◆ Given request
Extract every line of the listing below that contains the string "kern", and reproduce each such line in full.

◆ Data supplied
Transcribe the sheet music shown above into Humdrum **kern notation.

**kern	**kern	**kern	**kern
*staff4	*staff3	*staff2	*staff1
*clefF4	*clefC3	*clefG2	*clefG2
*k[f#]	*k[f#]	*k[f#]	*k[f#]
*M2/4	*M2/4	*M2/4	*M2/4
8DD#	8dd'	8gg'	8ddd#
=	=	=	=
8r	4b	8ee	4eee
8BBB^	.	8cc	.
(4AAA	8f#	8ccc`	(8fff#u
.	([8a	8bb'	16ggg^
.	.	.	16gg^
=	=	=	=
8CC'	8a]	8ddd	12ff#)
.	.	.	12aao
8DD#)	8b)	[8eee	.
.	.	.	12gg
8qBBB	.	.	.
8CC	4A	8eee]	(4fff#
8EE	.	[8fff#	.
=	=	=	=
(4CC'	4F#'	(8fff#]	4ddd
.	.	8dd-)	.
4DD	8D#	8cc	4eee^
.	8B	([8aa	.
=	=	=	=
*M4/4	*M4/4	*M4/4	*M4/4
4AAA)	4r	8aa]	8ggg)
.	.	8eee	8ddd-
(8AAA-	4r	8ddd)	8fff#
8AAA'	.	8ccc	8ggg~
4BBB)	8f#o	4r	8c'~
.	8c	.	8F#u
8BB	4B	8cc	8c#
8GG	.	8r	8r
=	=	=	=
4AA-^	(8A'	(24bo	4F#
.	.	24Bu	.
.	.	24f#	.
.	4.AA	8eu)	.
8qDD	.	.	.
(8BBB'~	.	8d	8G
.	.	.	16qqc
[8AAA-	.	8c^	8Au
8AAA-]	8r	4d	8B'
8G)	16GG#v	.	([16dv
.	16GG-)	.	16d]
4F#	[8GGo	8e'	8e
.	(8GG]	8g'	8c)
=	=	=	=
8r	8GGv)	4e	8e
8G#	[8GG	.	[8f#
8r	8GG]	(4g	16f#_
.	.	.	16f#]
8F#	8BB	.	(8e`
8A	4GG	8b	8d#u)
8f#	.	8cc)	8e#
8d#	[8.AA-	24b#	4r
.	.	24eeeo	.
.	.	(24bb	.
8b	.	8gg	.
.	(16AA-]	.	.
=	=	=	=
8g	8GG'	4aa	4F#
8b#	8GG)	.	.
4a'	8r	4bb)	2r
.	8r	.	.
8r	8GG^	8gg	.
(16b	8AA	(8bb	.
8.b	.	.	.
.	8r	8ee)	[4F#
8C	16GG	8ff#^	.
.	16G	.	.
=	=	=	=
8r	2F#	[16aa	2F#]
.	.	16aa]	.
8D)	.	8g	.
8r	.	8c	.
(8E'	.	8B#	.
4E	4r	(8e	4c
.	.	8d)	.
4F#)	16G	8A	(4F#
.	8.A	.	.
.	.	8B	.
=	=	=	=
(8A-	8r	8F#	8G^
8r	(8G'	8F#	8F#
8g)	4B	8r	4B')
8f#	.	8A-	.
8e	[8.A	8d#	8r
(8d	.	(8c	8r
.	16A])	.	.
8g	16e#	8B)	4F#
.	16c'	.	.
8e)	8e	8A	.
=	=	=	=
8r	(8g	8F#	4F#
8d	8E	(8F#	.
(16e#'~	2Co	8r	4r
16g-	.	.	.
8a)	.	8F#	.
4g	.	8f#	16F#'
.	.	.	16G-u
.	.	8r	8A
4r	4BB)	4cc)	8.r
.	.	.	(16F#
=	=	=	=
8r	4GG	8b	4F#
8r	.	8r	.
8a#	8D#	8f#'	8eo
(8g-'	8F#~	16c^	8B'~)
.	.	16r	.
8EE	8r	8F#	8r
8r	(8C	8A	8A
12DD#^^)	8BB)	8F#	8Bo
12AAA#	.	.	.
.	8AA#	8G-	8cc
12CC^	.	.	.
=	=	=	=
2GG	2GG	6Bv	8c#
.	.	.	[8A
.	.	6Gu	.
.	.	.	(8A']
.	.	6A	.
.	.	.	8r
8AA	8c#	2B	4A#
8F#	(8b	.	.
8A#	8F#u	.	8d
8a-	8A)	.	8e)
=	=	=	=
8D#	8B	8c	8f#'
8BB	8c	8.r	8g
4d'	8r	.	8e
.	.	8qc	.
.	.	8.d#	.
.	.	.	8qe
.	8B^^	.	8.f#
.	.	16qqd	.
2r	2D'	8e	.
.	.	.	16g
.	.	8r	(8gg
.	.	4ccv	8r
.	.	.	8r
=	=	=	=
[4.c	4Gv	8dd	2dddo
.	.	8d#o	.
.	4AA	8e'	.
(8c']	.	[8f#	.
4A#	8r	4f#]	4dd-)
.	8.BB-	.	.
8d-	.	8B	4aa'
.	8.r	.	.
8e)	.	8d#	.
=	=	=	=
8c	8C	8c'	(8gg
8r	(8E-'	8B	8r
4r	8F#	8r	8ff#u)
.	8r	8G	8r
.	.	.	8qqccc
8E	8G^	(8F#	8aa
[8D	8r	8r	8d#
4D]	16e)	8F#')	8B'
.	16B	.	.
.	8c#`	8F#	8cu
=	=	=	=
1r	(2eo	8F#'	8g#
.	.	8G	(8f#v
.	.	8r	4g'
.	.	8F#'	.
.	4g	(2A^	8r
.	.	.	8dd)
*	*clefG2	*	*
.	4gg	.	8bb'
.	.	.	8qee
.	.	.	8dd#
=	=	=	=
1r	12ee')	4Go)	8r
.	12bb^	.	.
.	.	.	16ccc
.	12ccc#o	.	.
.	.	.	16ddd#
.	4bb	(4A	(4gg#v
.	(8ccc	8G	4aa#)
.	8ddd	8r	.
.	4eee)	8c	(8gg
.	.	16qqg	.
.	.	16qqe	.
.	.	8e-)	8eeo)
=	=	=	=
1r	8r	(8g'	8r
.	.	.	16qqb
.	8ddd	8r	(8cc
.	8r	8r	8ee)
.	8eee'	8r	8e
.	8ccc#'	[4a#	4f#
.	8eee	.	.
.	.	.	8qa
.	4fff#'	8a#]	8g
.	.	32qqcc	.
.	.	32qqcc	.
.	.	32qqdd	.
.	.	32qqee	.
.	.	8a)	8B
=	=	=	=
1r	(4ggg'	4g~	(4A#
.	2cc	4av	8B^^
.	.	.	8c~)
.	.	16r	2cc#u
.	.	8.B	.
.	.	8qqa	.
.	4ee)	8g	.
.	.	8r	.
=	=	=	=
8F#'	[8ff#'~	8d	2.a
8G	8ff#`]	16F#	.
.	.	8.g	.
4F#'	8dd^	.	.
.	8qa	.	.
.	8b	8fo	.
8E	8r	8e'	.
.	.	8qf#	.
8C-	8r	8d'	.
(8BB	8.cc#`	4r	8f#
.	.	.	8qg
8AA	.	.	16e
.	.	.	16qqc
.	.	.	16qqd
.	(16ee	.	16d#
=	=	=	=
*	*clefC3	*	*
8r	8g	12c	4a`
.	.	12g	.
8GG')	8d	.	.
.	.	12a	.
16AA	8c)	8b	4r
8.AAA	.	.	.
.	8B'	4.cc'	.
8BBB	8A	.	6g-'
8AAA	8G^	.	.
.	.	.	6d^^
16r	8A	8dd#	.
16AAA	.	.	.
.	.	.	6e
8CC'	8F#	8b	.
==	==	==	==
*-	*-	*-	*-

◆ Solution to the problem
Transcribe the sheet music shown above into Humdrum **kern notation.
**kern	**kern	**kern	**kern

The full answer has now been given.